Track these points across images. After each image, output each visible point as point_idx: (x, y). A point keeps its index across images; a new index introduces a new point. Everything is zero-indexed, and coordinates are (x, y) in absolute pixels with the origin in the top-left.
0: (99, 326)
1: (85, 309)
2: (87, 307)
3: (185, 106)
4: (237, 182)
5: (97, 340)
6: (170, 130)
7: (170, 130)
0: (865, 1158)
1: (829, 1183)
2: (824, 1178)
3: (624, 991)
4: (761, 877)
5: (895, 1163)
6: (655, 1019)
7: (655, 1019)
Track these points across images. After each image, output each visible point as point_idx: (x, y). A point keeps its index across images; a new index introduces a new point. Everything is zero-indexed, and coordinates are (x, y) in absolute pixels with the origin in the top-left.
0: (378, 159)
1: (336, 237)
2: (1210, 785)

####################

Reproduce every one of the records above, renaming "point_idx" to "point_id" wherever it occurs and leaving everything else unchanged.

Reply:
Track these points across images. After each image, output each visible point as point_id: (x, y). A point keeps its index across images; a new index introduces a new point. Everything is zero-indexed, and coordinates are (x, y) in absolute pixels with the origin in the top-left.
0: (99, 326)
1: (85, 309)
2: (87, 307)
3: (185, 106)
4: (237, 182)
5: (97, 340)
6: (170, 130)
7: (170, 130)
0: (865, 1158)
1: (829, 1183)
2: (824, 1178)
3: (624, 991)
4: (761, 877)
5: (895, 1163)
6: (655, 1019)
7: (655, 1019)
Track these points across images. After each image, output each visible point as point_id: (x, y). A point keeps its index across images; a new index introduces a new point. Everything is zero-indexed, and coordinates are (x, y) in absolute pixels with the origin in the top-left.
0: (378, 159)
1: (336, 237)
2: (1210, 785)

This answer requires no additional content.